◆ Written instruction ◆
Rewrite the lines from the beginning up to and including the line with "Venue (443, 20)", putting "Opposing team" in place of "Opponent" and keeping everything else the same.

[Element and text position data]
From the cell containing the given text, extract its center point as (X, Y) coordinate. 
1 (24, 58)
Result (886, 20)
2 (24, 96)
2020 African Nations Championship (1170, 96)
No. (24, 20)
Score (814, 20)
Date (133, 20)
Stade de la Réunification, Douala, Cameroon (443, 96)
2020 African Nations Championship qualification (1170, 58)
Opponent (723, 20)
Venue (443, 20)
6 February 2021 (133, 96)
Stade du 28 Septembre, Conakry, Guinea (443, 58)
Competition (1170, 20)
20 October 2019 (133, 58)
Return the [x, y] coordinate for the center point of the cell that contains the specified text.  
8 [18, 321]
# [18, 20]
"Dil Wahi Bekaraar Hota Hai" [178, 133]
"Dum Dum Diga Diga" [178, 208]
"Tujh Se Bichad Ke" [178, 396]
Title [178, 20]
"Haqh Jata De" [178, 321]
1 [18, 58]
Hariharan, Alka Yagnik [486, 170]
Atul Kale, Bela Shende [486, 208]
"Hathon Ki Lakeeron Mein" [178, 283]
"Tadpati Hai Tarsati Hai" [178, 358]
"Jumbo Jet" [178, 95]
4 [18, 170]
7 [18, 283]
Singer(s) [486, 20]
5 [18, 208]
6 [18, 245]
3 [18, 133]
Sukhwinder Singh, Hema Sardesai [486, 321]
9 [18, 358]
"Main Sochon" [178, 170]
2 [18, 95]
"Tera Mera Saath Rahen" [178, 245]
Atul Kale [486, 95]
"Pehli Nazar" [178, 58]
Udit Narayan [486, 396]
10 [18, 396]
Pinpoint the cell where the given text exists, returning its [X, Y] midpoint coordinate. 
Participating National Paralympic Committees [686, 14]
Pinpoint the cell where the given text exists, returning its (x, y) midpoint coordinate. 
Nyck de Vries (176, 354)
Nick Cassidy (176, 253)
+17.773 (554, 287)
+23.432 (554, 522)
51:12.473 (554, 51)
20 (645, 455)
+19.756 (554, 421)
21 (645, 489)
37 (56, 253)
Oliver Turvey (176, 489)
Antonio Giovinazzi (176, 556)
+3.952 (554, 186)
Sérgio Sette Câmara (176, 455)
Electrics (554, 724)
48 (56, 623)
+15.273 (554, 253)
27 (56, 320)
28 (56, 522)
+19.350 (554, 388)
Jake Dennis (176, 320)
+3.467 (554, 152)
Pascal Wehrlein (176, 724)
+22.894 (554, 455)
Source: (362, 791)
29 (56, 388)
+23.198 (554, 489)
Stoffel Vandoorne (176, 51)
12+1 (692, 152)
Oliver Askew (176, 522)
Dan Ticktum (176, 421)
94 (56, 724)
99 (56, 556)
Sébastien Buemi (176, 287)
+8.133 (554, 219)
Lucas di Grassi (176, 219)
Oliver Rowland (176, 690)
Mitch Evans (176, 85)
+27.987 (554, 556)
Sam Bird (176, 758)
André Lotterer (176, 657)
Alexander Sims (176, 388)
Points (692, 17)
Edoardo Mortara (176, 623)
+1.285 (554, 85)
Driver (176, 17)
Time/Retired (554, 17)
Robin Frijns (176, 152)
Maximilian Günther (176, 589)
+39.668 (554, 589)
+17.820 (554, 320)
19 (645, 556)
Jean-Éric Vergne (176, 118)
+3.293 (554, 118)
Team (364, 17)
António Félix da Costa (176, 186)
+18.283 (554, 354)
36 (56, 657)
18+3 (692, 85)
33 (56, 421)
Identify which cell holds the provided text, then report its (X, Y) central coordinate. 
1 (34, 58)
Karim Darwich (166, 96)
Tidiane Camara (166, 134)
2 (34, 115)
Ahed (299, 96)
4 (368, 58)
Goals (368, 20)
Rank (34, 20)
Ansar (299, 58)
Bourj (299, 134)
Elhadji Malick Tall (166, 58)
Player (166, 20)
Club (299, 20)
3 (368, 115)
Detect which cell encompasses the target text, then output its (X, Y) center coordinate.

◆ Output below ◆
From the cell containing the given text, extract its center point as (X, Y) coordinate. 
1 (24, 58)
Result (886, 20)
2 (24, 96)
2020 African Nations Championship (1170, 96)
No. (24, 20)
Score (814, 20)
Date (133, 20)
Stade de la Réunification, Douala, Cameroon (443, 96)
2020 African Nations Championship qualification (1170, 58)
Opposing team (723, 20)
Venue (443, 20)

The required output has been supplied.